## HOW TO COMPLETE THIS TASK
Produce again, without any change, the lines running from the one with "orange plate C2:C4" through the final line of the data below, and only those.

## DATASET CONTENT
== Segment start ==

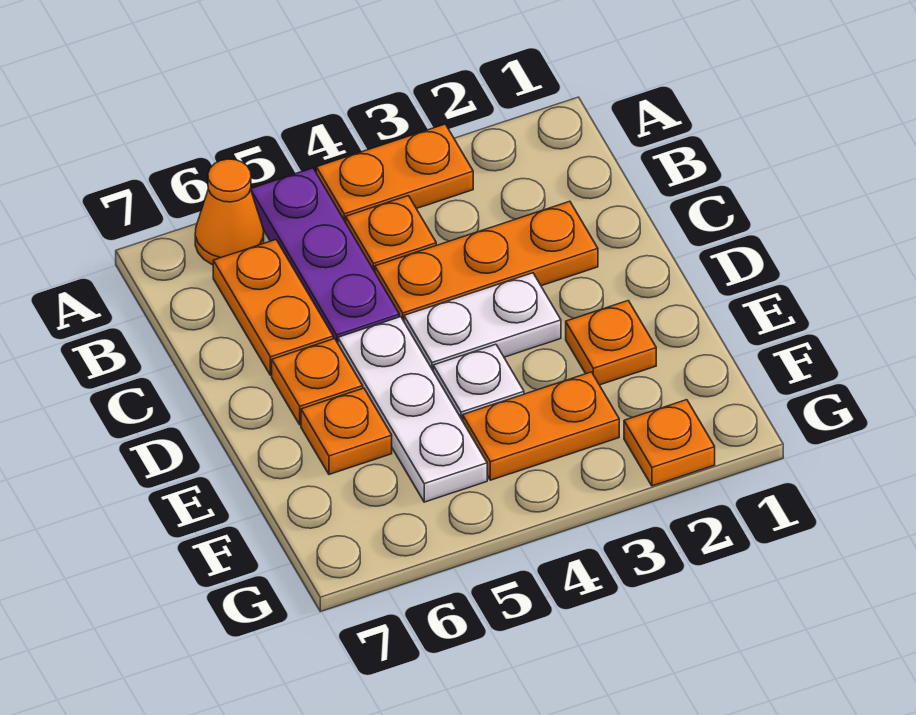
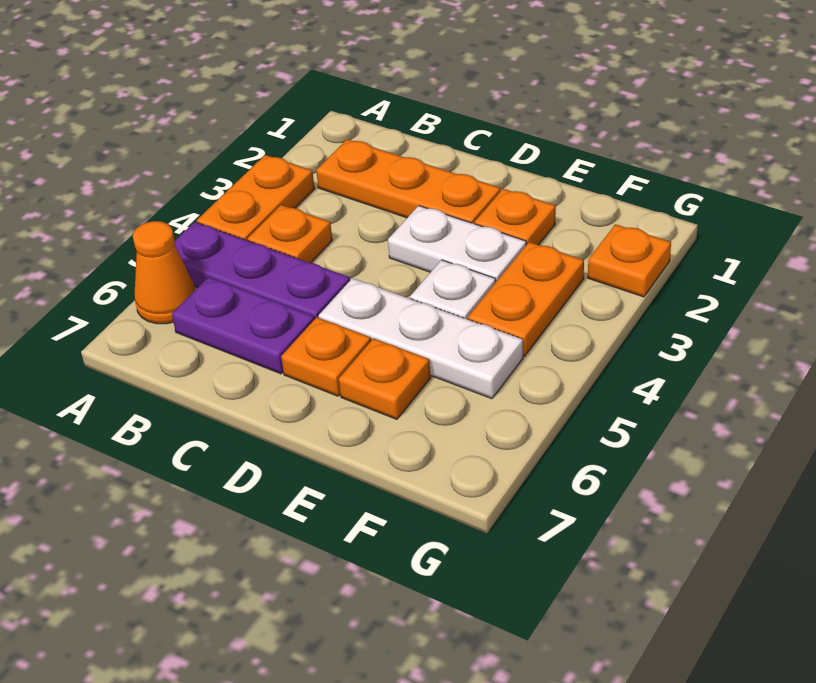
orange plate B6:C6 level 1 -> purple plate B6:C6 level 1
orange plate C2:C4 level 1 -> orange plate B2:D2 level 1
white plate D3:D4 level 1 -> white plate D3:E3 level 1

== Segment end ==

## SOLVED EXERCISE
orange plate C2:C4 level 1 -> orange plate B2:D2 level 1
white plate D3:D4 level 1 -> white plate D3:E3 level 1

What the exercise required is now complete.